◆ Work instructions
Below are the records; copy each line in which "purple" occurs.

++++ Dataset content

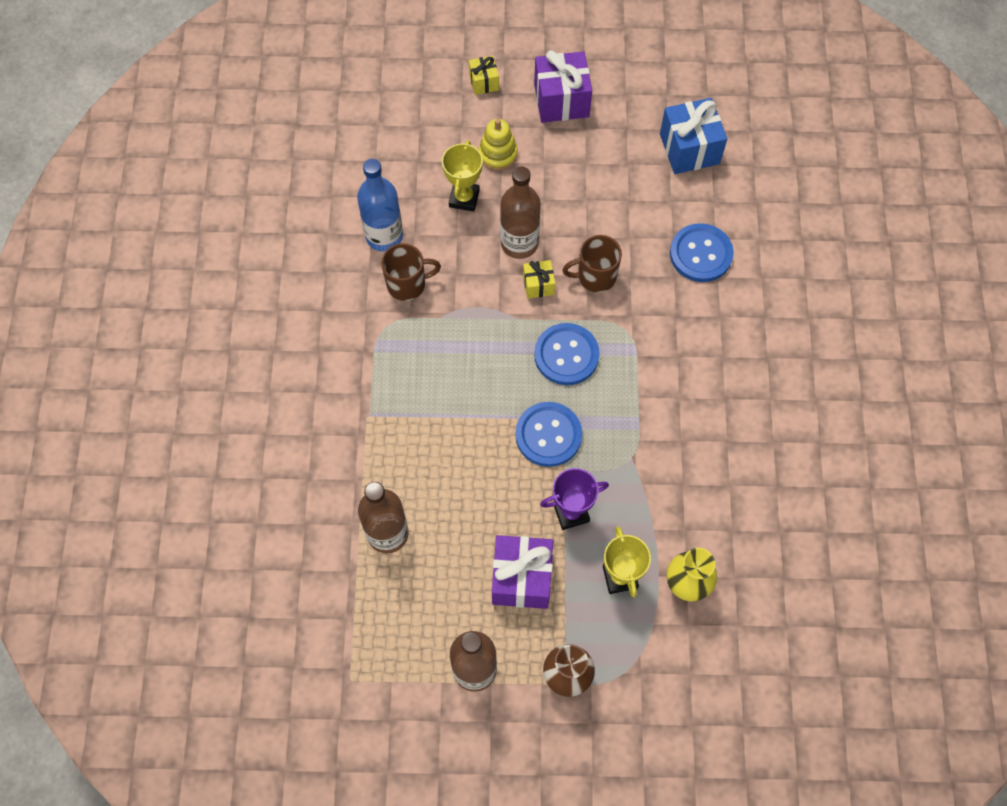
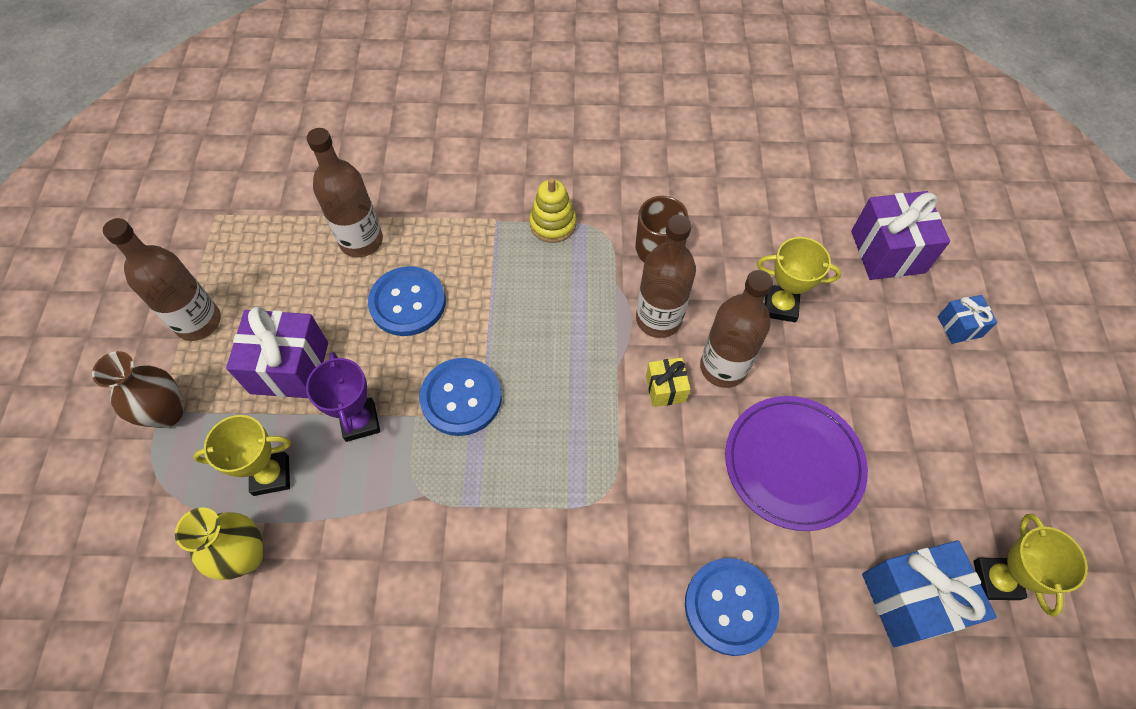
camera: 90 degrees right, 5 degrees down
(384, 236) = (718, 227): blue bottle -> none
(475, 286) = (658, 319): none -> brown bottle
(484, 82) = (959, 326): yellow gift -> blue gift
(498, 154) = (852, 343): yellow stacking toy -> yellow stacking toy (553, 224)
(561, 100) = (954, 420): purple gift -> purple gift (887, 252)
(566, 355) = (567, 420): blue button -> blue button (407, 302)
(595, 276) = (682, 458): brown mug -> none
(597, 205) = (793, 464): none -> purple plate
(673, 99) = (996, 580): none -> yellow trophy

++++++++

◆ Response to this exercise
(561, 100) = (954, 420): purple gift -> purple gift (887, 252)
(597, 205) = (793, 464): none -> purple plate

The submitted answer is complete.